* LISTED RECORDS *
--- START ---

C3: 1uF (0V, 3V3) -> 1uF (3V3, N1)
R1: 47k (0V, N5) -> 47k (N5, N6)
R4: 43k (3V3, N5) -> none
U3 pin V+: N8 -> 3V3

--- END ---
--- START ---

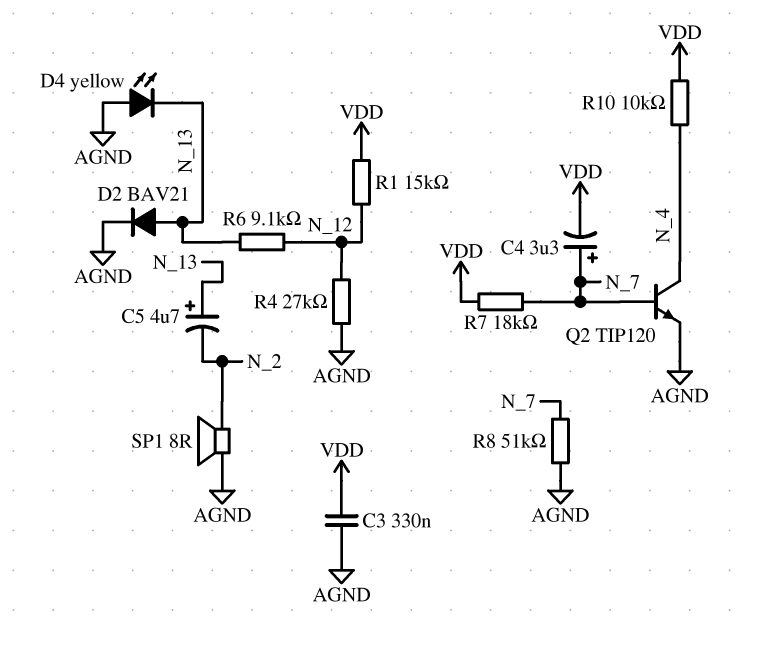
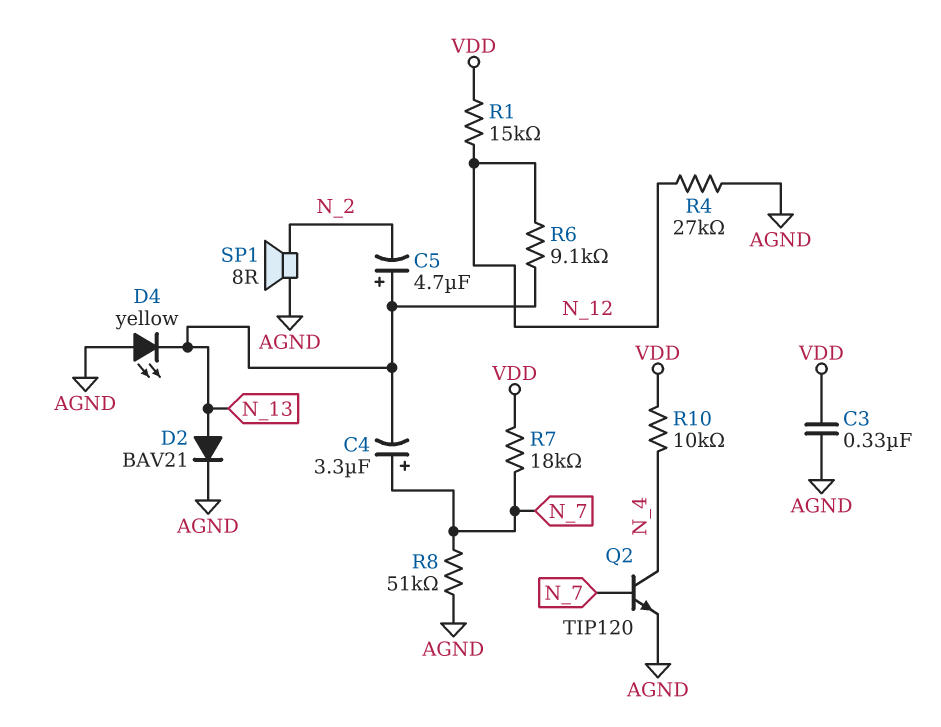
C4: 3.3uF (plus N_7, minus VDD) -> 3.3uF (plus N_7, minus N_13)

--- END ---

* WHAT THE TASK ASKS *
Please reproduce exactly the lines in the listing above from the one containing "R1: 47k (0V, N5) -> 47k (N5, N6)" through the one containing "U3 pin V+: N8 -> 3V3", both included, and nothing more.

* ANSWER TO THE EXERCISE *
R1: 47k (0V, N5) -> 47k (N5, N6)
R4: 43k (3V3, N5) -> none
U3 pin V+: N8 -> 3V3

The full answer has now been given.